◆ **Assignment**:
Restate the entries word for word, omitting nothing.

◆ **Records for this task**:
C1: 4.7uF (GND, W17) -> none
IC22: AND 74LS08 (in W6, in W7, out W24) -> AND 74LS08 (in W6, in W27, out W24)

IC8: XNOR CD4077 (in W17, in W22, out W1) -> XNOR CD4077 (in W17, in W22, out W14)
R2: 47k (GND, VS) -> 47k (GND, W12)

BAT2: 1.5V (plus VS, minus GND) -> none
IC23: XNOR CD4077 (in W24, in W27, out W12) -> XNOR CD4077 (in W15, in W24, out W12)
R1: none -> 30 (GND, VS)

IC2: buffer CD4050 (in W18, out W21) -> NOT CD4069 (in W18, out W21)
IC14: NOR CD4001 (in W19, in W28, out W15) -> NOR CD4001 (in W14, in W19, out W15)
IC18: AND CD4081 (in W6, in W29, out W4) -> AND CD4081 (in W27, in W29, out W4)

◆ **Answer box**:
C1: 4.7uF (GND, W17) -> none
IC22: AND 74LS08 (in W6, in W7, out W24) -> AND 74LS08 (in W6, in W27, out W24)

IC8: XNOR CD4077 (in W17, in W22, out W1) -> XNOR CD4077 (in W17, in W22, out W14)
R2: 47k (GND, VS) -> 47k (GND, W12)

BAT2: 1.5V (plus VS, minus GND) -> none
IC23: XNOR CD4077 (in W24, in W27, out W12) -> XNOR CD4077 (in W15, in W24, out W12)
R1: none -> 30 (GND, VS)

IC2: buffer CD4050 (in W18, out W21) -> NOT CD4069 (in W18, out W21)
IC14: NOR CD4001 (in W19, in W28, out W15) -> NOR CD4001 (in W14, in W19, out W15)
IC18: AND CD4081 (in W6, in W29, out W4) -> AND CD4081 (in W27, in W29, out W4)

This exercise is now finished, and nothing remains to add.